**Work to complete**
From first line to last, copy the listing exactly and omit its pictures.

**Available records**

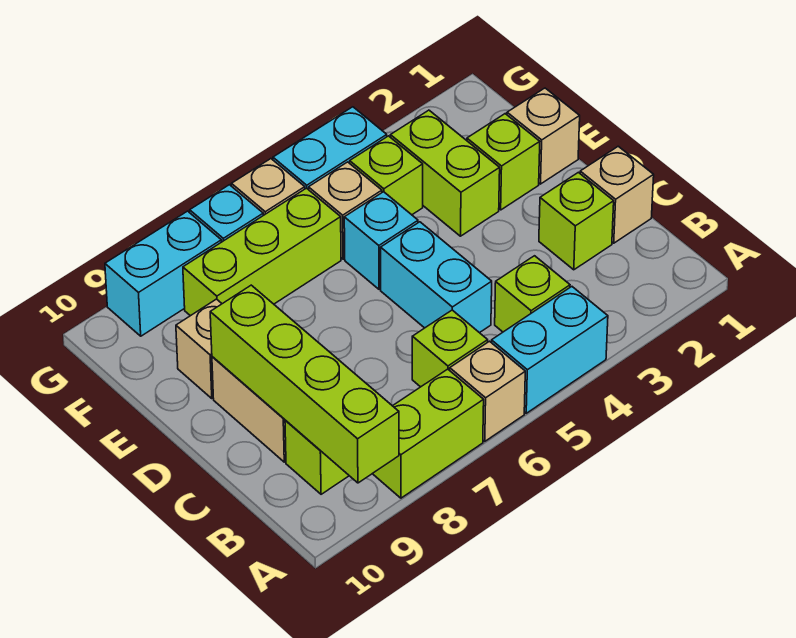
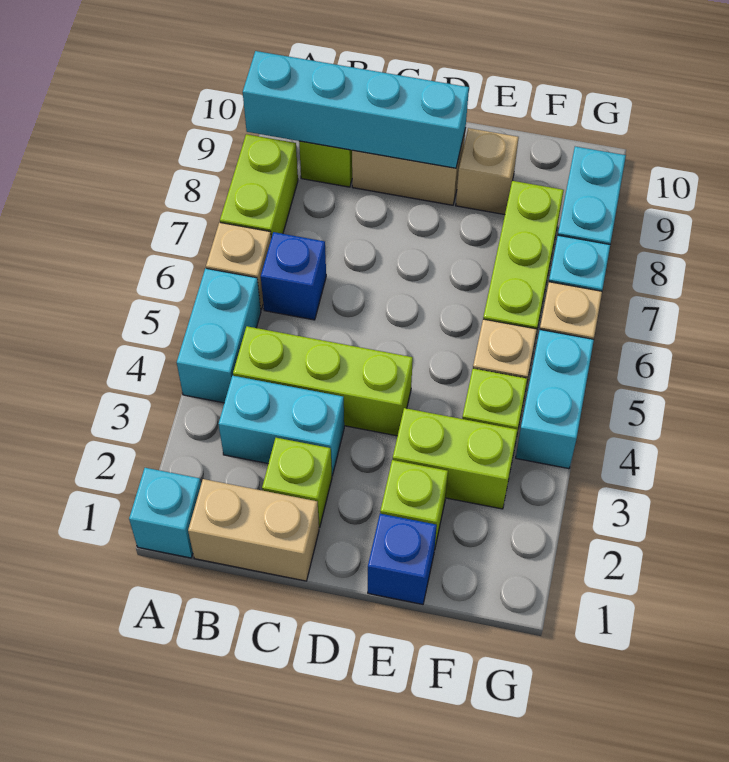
lime 1x4 brick [210,285,399,483] -> cyan 1x4 brick [243,51,469,168]
lime 1x1 brick [495,256,570,332] -> lime 1x3 brick [233,326,413,436]
lime 1x1 brick [412,310,488,387] -> blue 1x1 brick [261,232,326,320]
tan 1x1 brick [580,146,654,243] -> tan 1x2 brick [188,479,319,581]
cyan 1x2 brick [381,222,492,333] -> cyan 1x2 brick moved to [218,376,344,476]
tan 1x1 brick [507,88,580,184] -> blue 1x1 brick [368,514,437,604]
cyan 1x1 brick [344,192,418,289] -> cyan 1x1 brick moved to [129,468,201,558]

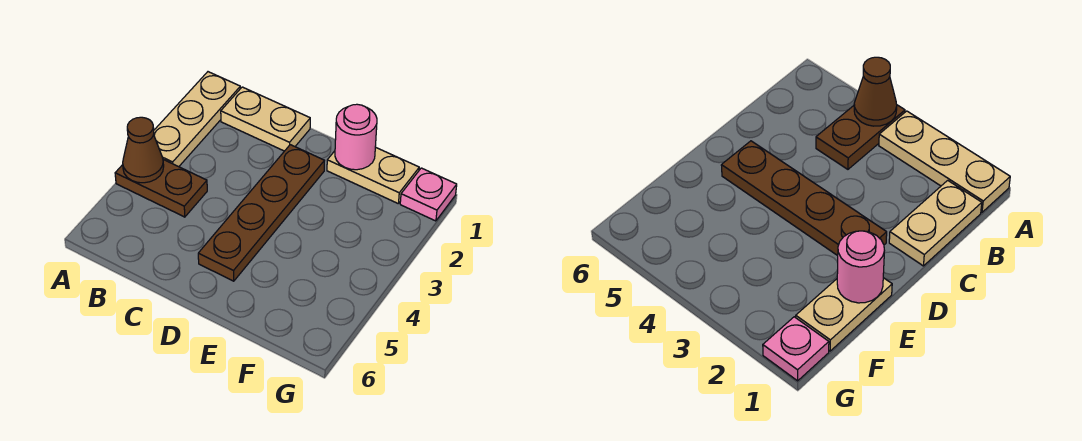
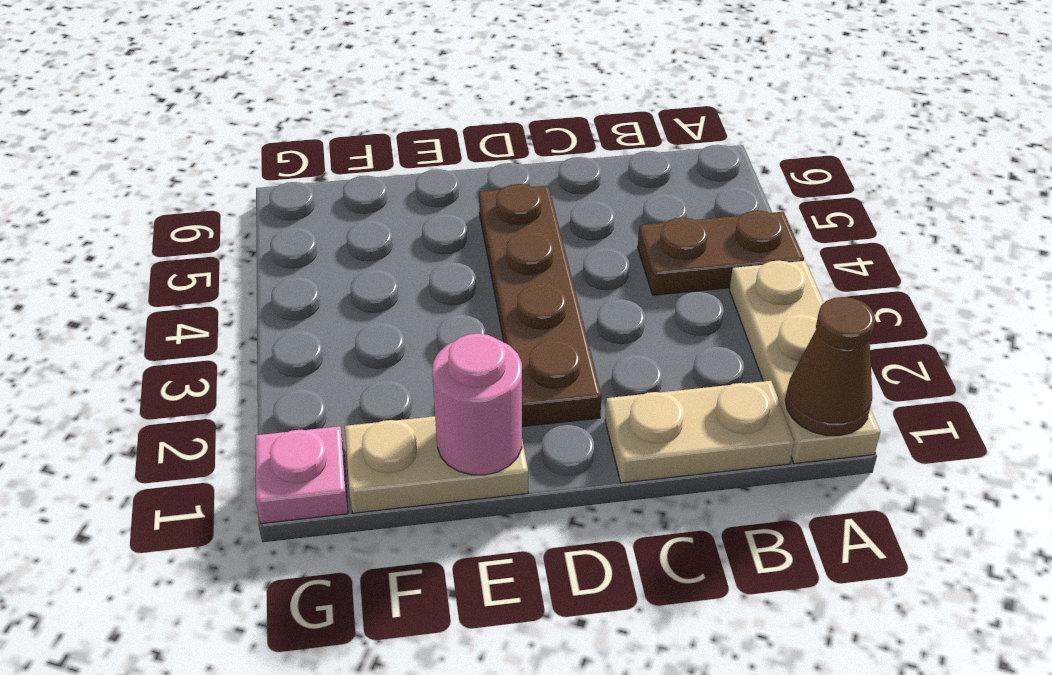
brown 1x1 cone [123,117,164,183] -> brown 1x1 cone moved to [785,297,875,436]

**Result of this task**
lime 1x4 brick [210,285,399,483] -> cyan 1x4 brick [243,51,469,168]
lime 1x1 brick [495,256,570,332] -> lime 1x3 brick [233,326,413,436]
lime 1x1 brick [412,310,488,387] -> blue 1x1 brick [261,232,326,320]
tan 1x1 brick [580,146,654,243] -> tan 1x2 brick [188,479,319,581]
cyan 1x2 brick [381,222,492,333] -> cyan 1x2 brick moved to [218,376,344,476]
tan 1x1 brick [507,88,580,184] -> blue 1x1 brick [368,514,437,604]
cyan 1x1 brick [344,192,418,289] -> cyan 1x1 brick moved to [129,468,201,558]

brown 1x1 cone [123,117,164,183] -> brown 1x1 cone moved to [785,297,875,436]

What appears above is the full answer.